Required action:
The answer should consist of every line in the material below that has the word "carton".

Input records:
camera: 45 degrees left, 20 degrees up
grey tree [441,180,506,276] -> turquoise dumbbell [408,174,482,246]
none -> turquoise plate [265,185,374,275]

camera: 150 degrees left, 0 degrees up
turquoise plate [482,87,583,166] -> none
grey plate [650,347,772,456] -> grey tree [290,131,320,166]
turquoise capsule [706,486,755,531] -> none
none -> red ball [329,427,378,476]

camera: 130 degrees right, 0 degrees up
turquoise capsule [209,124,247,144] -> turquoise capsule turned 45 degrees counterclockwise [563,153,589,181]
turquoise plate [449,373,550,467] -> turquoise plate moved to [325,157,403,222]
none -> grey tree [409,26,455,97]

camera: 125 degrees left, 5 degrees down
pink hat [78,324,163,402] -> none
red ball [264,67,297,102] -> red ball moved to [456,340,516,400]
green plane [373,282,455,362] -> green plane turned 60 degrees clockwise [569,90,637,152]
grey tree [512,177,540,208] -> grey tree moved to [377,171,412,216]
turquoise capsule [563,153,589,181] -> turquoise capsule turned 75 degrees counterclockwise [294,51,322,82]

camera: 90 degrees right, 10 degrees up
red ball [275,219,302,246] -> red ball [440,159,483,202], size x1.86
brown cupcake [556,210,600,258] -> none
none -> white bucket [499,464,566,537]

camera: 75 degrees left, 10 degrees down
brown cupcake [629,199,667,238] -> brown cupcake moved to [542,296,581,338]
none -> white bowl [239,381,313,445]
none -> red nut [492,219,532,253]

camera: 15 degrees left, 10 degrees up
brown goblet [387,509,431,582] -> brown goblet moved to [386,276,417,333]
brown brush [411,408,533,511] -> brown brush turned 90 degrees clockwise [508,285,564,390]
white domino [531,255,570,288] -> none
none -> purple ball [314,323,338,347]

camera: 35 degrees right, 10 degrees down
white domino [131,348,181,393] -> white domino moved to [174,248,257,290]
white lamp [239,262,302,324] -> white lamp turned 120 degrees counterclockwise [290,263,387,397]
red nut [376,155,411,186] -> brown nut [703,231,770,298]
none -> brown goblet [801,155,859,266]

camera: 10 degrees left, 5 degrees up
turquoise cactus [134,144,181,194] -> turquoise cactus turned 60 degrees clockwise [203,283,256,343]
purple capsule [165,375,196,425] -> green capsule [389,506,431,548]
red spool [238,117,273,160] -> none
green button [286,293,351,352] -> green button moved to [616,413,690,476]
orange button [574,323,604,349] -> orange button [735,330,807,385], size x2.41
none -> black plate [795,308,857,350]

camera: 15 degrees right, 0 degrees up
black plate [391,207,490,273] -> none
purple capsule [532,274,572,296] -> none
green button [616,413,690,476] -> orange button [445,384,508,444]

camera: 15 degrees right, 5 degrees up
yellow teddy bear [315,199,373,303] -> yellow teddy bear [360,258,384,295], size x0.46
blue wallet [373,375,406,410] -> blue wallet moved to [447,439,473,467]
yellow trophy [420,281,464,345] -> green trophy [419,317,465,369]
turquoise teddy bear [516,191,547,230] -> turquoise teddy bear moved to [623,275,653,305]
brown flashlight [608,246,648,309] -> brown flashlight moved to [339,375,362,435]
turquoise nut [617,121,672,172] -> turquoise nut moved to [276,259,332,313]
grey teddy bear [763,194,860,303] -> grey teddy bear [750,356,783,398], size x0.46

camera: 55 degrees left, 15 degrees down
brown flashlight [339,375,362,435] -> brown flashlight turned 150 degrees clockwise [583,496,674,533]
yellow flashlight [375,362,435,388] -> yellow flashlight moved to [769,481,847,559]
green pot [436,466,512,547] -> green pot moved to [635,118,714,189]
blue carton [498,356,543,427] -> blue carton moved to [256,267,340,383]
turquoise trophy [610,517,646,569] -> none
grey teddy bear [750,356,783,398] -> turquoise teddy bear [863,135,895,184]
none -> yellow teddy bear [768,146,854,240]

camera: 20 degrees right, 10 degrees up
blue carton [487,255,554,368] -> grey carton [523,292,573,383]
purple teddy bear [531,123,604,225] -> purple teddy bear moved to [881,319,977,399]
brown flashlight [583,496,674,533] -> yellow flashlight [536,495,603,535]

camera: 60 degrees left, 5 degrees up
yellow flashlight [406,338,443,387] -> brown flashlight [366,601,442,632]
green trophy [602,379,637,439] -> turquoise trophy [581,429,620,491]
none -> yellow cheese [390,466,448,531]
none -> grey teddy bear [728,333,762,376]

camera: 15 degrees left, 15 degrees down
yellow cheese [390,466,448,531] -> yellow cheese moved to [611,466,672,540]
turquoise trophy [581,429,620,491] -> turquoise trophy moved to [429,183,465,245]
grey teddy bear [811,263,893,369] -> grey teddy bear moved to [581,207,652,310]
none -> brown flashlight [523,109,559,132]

Solution to the problem:
blue carton [498,356,543,427] -> blue carton moved to [256,267,340,383]
blue carton [487,255,554,368] -> grey carton [523,292,573,383]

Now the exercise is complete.